One part of the entries below is wanted: the lines from the one containing "white rocket: 5 -> 1" through the one containing "black box: 5 -> 3". Write those out exactly and nothing else.

+++

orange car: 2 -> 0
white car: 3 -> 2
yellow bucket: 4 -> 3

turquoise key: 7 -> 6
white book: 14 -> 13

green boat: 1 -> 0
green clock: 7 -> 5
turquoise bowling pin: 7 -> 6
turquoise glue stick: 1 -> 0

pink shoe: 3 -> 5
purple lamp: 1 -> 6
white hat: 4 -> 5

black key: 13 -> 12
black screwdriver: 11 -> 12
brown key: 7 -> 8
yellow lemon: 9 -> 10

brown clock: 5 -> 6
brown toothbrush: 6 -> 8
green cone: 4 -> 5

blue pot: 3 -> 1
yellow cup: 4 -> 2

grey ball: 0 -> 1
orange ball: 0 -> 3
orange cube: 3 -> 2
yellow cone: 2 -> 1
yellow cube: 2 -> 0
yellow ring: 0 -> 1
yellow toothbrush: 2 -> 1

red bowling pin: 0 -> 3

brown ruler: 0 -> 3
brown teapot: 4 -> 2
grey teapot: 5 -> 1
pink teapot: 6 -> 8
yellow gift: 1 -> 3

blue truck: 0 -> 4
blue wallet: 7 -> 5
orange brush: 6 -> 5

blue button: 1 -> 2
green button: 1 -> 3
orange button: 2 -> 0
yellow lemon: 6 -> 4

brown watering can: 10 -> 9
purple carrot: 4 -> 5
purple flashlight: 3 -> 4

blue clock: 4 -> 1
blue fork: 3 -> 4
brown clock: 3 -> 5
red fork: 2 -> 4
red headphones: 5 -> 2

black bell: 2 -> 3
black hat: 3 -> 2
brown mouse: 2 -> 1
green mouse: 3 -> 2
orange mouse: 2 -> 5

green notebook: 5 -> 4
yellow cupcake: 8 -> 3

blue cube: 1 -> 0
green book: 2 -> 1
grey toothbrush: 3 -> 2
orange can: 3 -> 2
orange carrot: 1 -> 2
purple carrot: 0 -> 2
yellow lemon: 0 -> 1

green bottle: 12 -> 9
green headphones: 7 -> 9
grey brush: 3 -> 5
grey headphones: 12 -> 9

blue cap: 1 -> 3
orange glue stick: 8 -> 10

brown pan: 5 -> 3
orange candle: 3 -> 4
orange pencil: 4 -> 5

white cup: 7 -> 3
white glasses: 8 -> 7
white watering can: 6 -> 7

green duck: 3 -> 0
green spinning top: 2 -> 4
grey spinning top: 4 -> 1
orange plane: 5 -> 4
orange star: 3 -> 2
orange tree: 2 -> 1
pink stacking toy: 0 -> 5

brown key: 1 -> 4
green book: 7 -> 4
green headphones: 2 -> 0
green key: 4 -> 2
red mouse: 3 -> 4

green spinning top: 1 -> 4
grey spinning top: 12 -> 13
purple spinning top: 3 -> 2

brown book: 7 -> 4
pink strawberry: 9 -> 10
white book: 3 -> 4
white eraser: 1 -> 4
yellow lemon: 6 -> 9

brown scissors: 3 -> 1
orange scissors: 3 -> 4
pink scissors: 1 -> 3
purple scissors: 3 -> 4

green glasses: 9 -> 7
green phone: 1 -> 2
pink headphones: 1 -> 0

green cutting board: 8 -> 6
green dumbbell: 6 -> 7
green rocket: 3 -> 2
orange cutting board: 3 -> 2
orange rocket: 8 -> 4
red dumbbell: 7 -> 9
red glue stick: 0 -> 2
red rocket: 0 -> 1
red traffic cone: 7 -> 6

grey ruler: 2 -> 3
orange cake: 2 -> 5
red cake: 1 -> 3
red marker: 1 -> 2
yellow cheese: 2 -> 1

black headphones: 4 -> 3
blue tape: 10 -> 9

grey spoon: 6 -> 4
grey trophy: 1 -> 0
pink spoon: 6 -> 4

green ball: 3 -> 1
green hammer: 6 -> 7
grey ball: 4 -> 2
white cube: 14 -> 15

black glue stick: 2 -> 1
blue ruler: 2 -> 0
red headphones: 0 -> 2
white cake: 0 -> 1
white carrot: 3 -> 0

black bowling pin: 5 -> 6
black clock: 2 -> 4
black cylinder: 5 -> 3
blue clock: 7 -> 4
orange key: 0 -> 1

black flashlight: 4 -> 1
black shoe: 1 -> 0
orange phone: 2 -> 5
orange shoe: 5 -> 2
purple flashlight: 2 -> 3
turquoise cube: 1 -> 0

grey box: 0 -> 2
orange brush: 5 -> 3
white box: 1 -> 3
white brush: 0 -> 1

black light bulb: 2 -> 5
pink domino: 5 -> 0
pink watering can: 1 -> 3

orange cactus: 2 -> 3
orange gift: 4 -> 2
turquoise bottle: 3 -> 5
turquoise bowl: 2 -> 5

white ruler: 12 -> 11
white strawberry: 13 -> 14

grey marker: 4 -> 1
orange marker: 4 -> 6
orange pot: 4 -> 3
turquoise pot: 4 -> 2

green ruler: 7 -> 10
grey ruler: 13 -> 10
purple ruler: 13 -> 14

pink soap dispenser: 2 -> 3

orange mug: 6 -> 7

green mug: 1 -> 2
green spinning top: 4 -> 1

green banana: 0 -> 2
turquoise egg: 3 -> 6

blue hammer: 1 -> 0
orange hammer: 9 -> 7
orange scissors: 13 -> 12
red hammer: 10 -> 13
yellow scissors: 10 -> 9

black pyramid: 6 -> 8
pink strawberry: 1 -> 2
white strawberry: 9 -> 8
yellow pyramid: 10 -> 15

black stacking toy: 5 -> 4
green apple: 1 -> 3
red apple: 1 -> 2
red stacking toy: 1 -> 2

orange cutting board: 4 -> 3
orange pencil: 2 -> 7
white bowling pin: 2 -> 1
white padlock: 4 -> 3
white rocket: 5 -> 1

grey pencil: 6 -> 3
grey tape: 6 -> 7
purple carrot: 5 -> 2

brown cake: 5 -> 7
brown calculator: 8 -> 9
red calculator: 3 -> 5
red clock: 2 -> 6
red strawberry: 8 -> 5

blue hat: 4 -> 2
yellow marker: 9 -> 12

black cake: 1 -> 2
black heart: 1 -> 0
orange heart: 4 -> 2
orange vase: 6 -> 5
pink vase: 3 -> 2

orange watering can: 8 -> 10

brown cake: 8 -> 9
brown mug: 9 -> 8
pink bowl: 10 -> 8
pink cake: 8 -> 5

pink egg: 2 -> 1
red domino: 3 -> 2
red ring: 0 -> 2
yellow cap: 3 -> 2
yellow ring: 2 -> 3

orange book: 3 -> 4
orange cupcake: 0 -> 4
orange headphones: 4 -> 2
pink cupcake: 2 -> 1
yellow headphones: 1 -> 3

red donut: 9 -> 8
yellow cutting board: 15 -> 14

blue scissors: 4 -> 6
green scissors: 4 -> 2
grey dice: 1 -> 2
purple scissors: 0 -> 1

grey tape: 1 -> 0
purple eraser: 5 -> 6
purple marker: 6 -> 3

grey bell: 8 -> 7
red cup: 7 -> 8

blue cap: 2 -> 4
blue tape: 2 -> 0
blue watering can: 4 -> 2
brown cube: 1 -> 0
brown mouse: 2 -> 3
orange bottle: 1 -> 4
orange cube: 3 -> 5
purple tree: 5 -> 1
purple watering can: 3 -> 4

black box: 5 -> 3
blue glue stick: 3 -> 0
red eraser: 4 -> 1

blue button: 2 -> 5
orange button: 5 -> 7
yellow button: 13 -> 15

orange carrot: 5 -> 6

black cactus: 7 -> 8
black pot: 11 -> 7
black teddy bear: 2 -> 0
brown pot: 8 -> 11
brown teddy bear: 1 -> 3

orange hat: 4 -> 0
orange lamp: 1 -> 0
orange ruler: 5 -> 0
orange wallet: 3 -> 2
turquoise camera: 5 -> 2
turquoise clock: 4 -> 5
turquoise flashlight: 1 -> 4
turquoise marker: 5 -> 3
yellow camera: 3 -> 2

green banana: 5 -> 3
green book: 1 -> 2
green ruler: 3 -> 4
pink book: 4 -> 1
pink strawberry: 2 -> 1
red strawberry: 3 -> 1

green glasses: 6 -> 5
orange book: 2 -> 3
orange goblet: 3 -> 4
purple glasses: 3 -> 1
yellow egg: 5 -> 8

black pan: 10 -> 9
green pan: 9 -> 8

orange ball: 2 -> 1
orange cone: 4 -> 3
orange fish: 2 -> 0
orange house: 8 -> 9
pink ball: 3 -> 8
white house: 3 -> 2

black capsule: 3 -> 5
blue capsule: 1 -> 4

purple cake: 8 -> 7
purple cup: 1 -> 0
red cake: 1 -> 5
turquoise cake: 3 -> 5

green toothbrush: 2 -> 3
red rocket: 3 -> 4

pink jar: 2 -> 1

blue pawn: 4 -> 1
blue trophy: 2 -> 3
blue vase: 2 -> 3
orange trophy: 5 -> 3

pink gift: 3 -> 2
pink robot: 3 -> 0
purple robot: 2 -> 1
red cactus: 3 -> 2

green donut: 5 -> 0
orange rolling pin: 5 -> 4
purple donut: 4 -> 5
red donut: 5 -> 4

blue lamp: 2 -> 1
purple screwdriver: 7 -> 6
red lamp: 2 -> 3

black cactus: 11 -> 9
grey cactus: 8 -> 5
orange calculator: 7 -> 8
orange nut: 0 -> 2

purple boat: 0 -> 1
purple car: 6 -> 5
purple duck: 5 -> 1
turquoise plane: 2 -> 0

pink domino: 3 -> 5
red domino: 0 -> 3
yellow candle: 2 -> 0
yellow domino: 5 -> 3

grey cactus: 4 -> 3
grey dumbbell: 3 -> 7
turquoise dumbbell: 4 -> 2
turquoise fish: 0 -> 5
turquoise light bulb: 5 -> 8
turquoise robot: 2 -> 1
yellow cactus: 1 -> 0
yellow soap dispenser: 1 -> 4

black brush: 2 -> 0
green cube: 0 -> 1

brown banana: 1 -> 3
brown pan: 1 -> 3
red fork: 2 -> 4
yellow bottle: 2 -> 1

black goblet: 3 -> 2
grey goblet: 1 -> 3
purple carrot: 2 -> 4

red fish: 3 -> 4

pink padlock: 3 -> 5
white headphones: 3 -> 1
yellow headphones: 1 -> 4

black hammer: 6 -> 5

+++

(Answer space):
white rocket: 5 -> 1

grey pencil: 6 -> 3
grey tape: 6 -> 7
purple carrot: 5 -> 2

brown cake: 5 -> 7
brown calculator: 8 -> 9
red calculator: 3 -> 5
red clock: 2 -> 6
red strawberry: 8 -> 5

blue hat: 4 -> 2
yellow marker: 9 -> 12

black cake: 1 -> 2
black heart: 1 -> 0
orange heart: 4 -> 2
orange vase: 6 -> 5
pink vase: 3 -> 2

orange watering can: 8 -> 10

brown cake: 8 -> 9
brown mug: 9 -> 8
pink bowl: 10 -> 8
pink cake: 8 -> 5

pink egg: 2 -> 1
red domino: 3 -> 2
red ring: 0 -> 2
yellow cap: 3 -> 2
yellow ring: 2 -> 3

orange book: 3 -> 4
orange cupcake: 0 -> 4
orange headphones: 4 -> 2
pink cupcake: 2 -> 1
yellow headphones: 1 -> 3

red donut: 9 -> 8
yellow cutting board: 15 -> 14

blue scissors: 4 -> 6
green scissors: 4 -> 2
grey dice: 1 -> 2
purple scissors: 0 -> 1

grey tape: 1 -> 0
purple eraser: 5 -> 6
purple marker: 6 -> 3

grey bell: 8 -> 7
red cup: 7 -> 8

blue cap: 2 -> 4
blue tape: 2 -> 0
blue watering can: 4 -> 2
brown cube: 1 -> 0
brown mouse: 2 -> 3
orange bottle: 1 -> 4
orange cube: 3 -> 5
purple tree: 5 -> 1
purple watering can: 3 -> 4

black box: 5 -> 3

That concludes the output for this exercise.